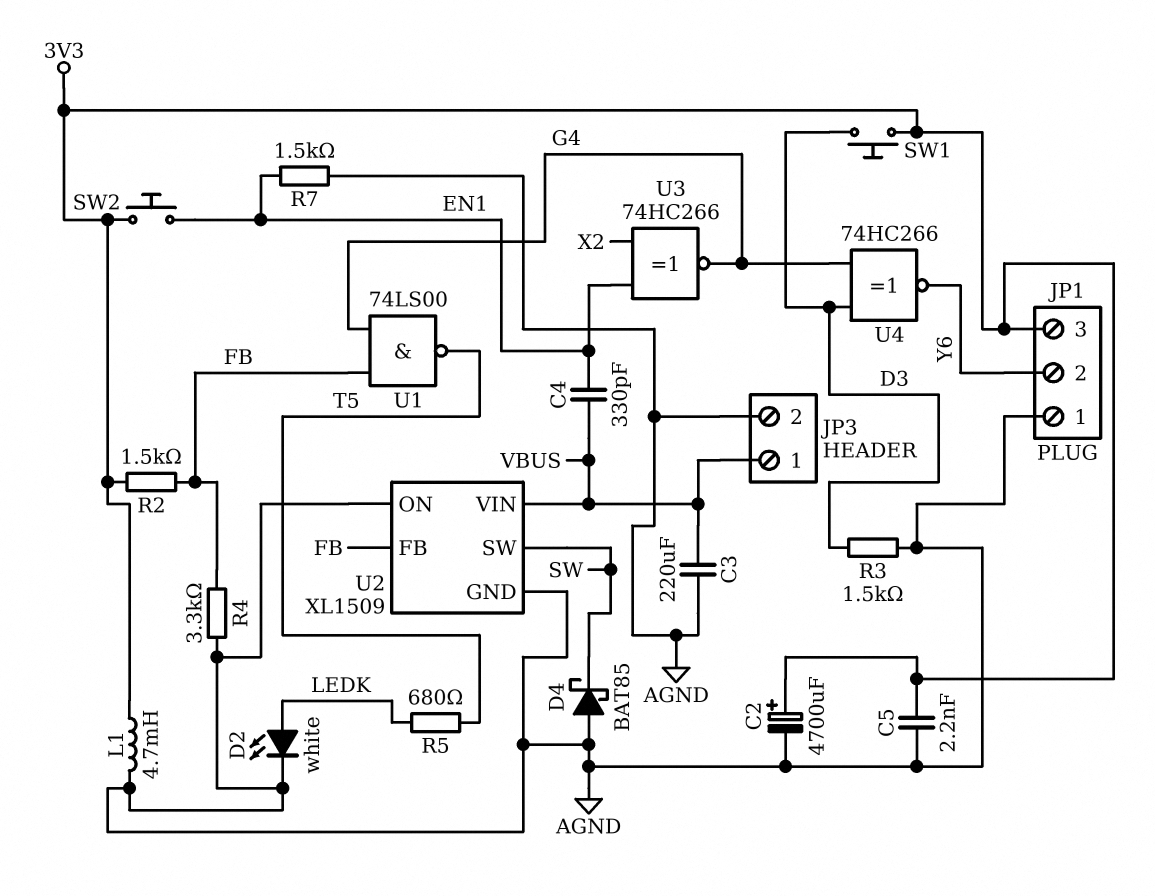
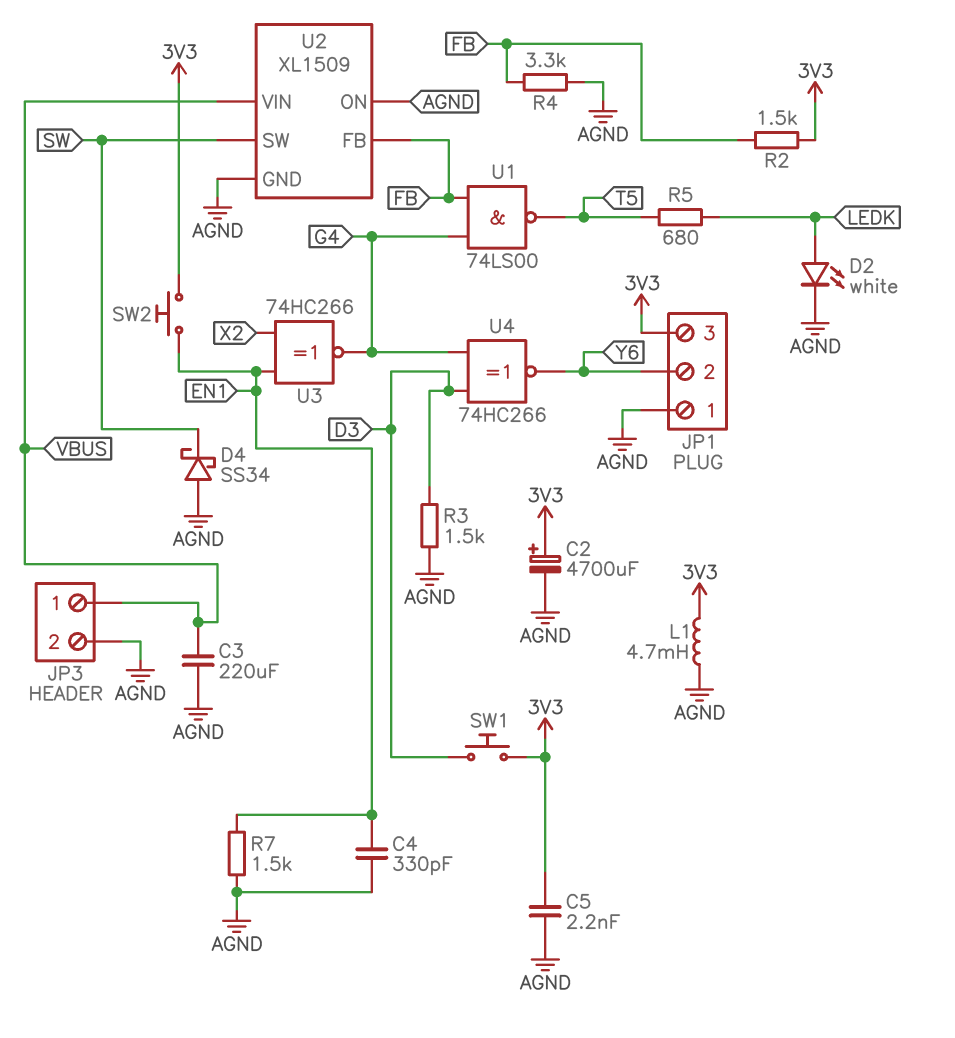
C4: 330pF (EN1, VBUS) -> 330pF (AGND, EN1)
D4: schottky BAT85 (A AGND, K SW) -> schottky SS34 (A AGND, K SW)

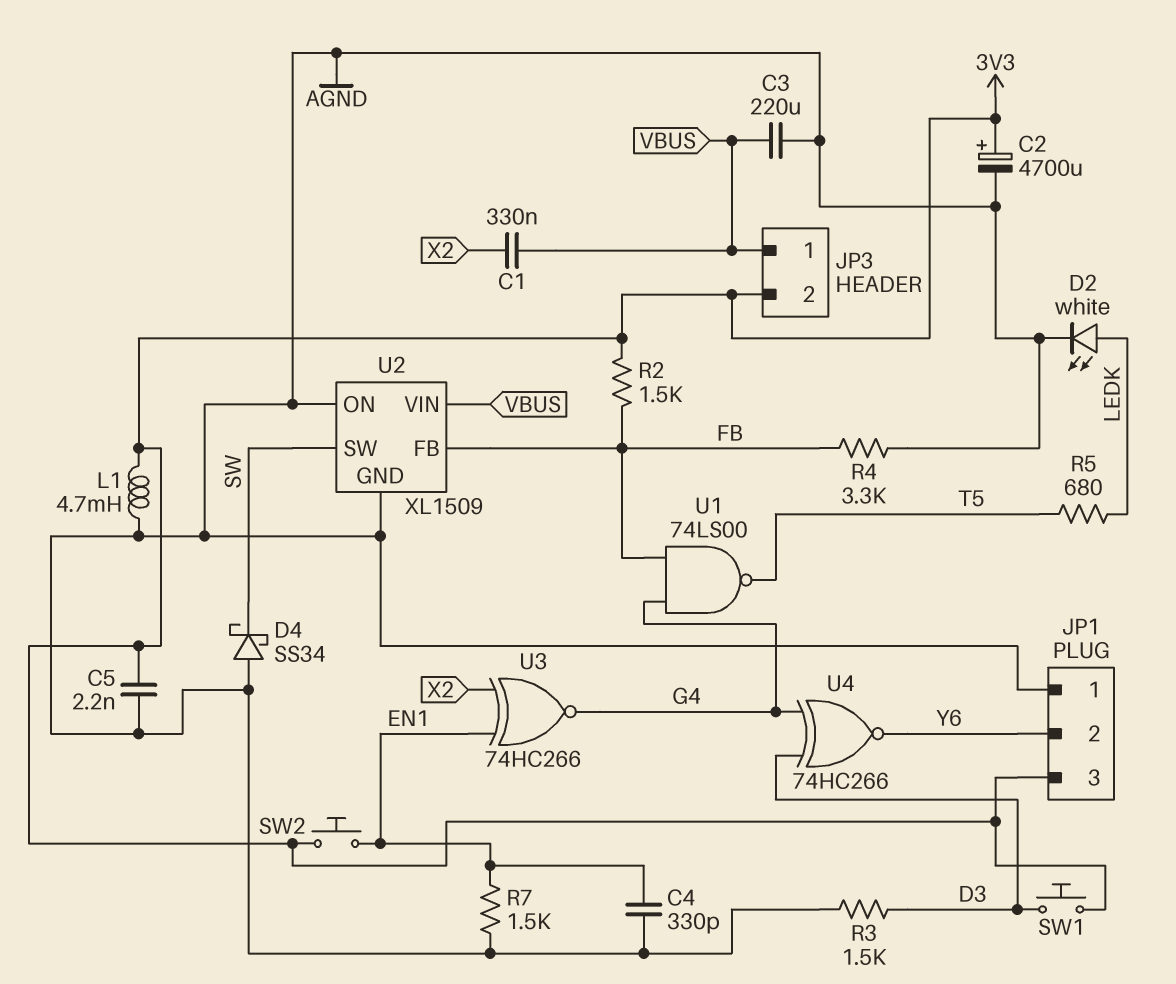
C1: none -> 330nF (VBUS, X2)
JP3 pin 2: AGND -> 3V3

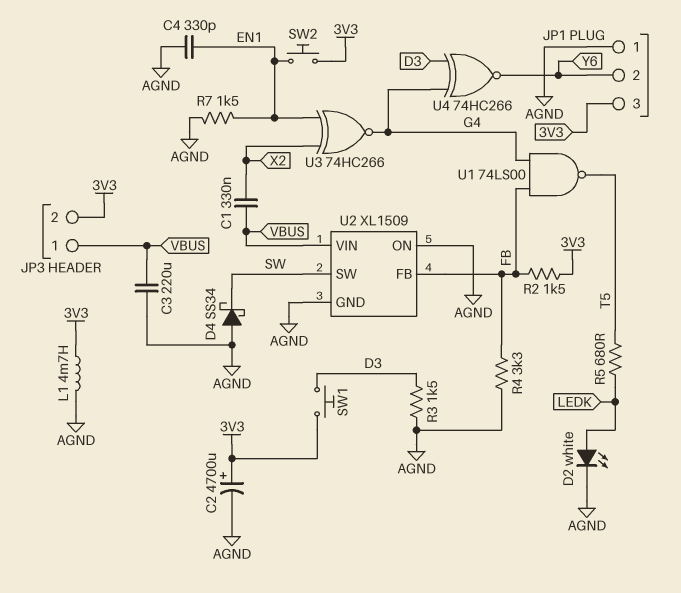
C5: 2.2nF (3V3, AGND) -> none

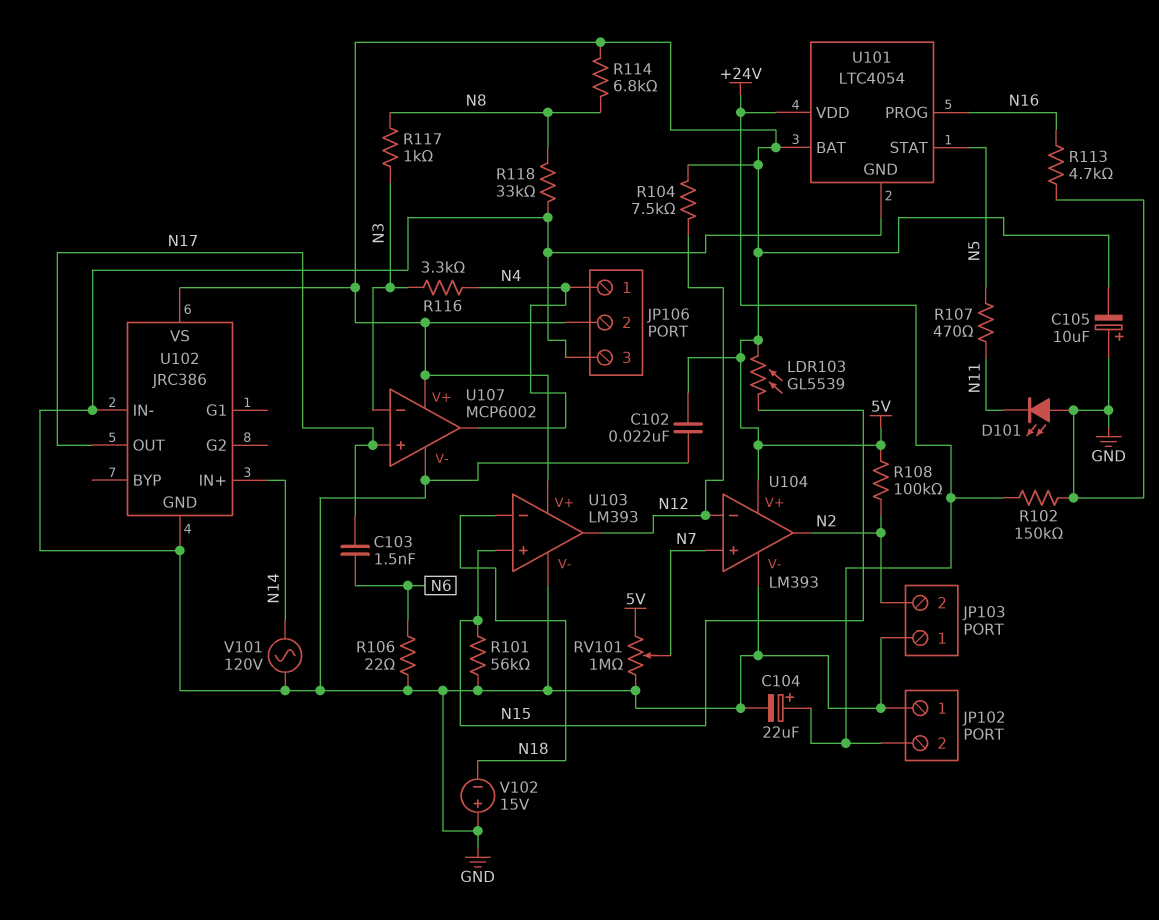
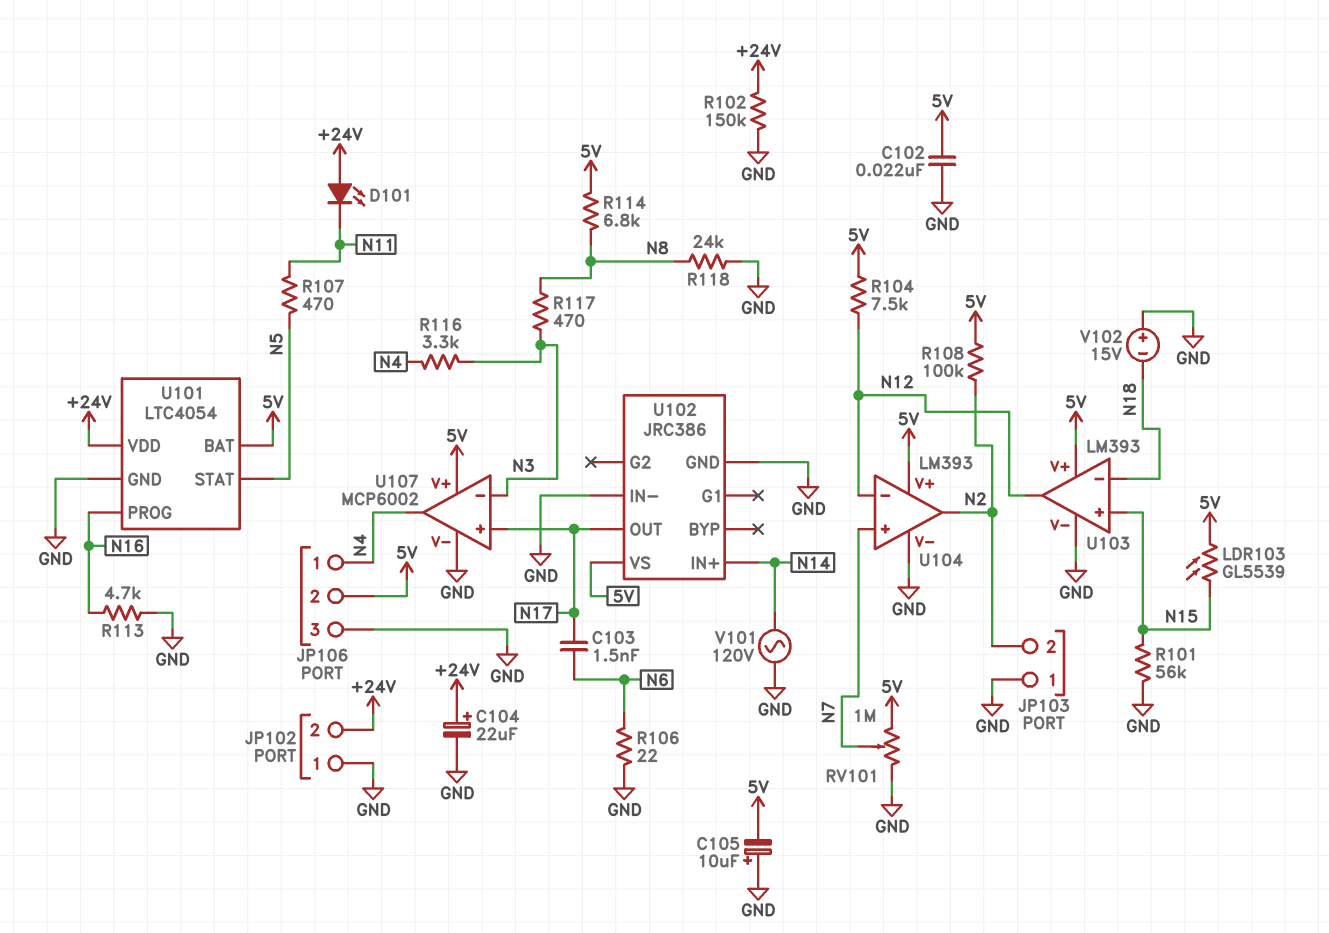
D101: LED (A GND, K N11) -> LED (A +24V, K N11)
R117: 1k (N3, N8) -> 470 (N3, N8)
R118: 33k (GND, N8) -> 24k (GND, N8)

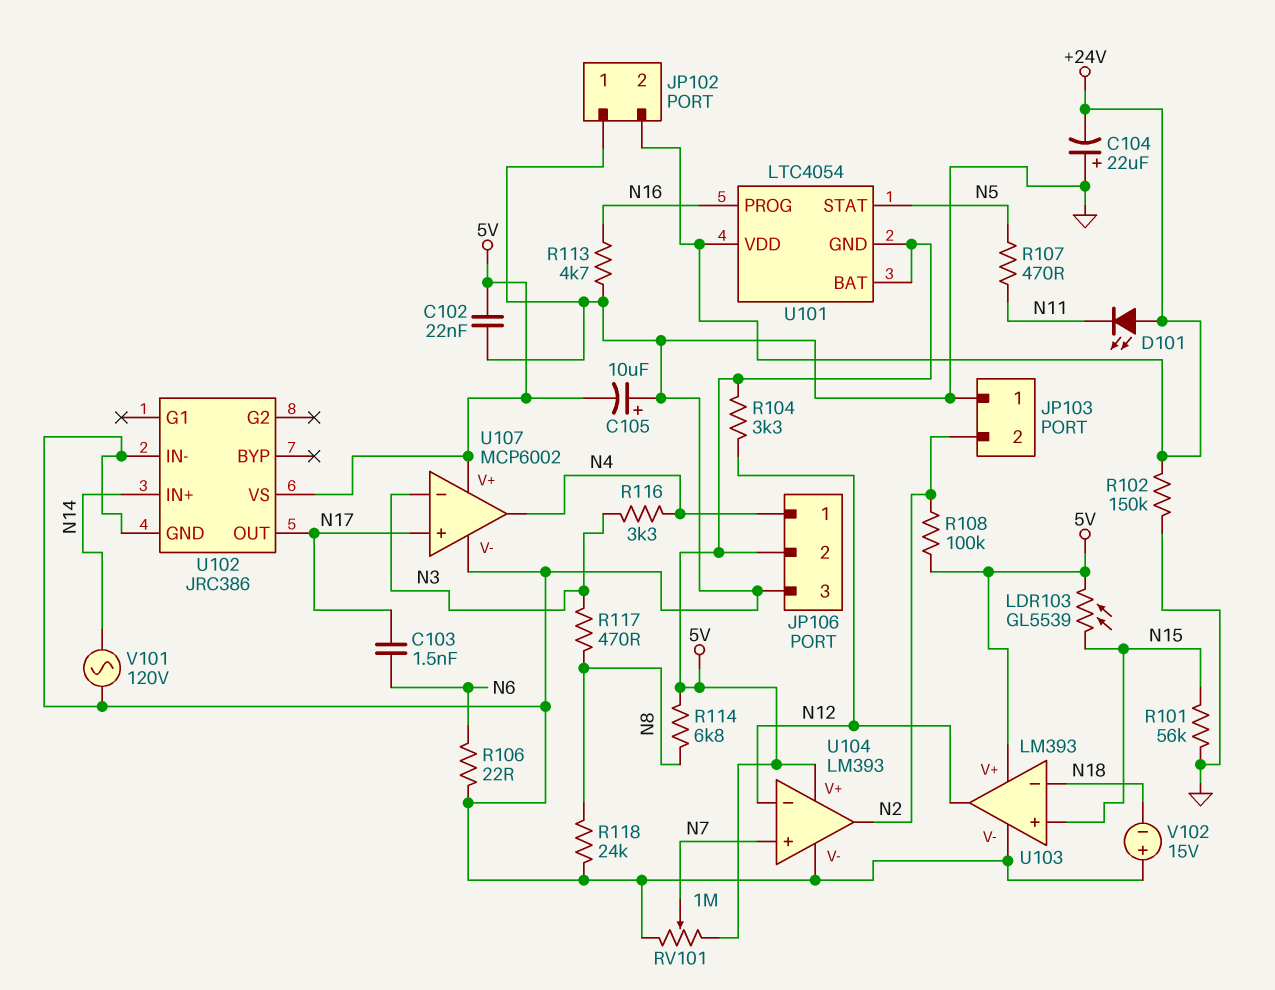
C104: 22uF (plus +24V, minus GND) -> 22uF (plus GND, minus +24V)
R104: 7.5k (5V, N12) -> 3.3k (5V, N12)
U101 pin GND: GND -> 5V

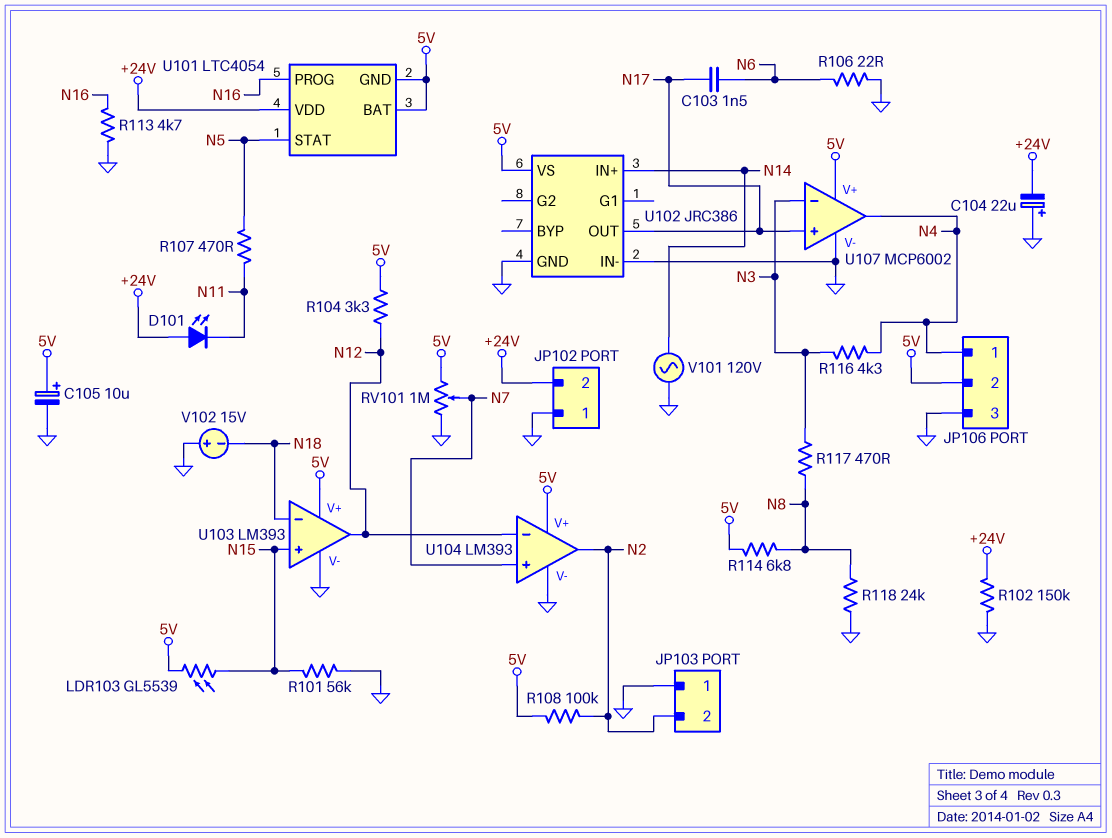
C102: 22nF (5V, GND) -> none
C105: 10uF (plus GND, minus 5V) -> 10uF (plus 5V, minus GND)
R116: 3.3k (N3, N4) -> 4.3k (N3, N4)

....

Your reply should hold only the lines running from the one with "D4: schottky BAT85" to the end of the data above, set down exactly, pictures omitted.

§ THE COMPLETED TASK
D4: schottky BAT85 (A AGND, K SW) -> schottky SS34 (A AGND, K SW)

C1: none -> 330nF (VBUS, X2)
JP3 pin 2: AGND -> 3V3

C5: 2.2nF (3V3, AGND) -> none

D101: LED (A GND, K N11) -> LED (A +24V, K N11)
R117: 1k (N3, N8) -> 470 (N3, N8)
R118: 33k (GND, N8) -> 24k (GND, N8)

C104: 22uF (plus +24V, minus GND) -> 22uF (plus GND, minus +24V)
R104: 7.5k (5V, N12) -> 3.3k (5V, N12)
U101 pin GND: GND -> 5V

C102: 22nF (5V, GND) -> none
C105: 10uF (plus GND, minus 5V) -> 10uF (plus 5V, minus GND)
R116: 3.3k (N3, N4) -> 4.3k (N3, N4)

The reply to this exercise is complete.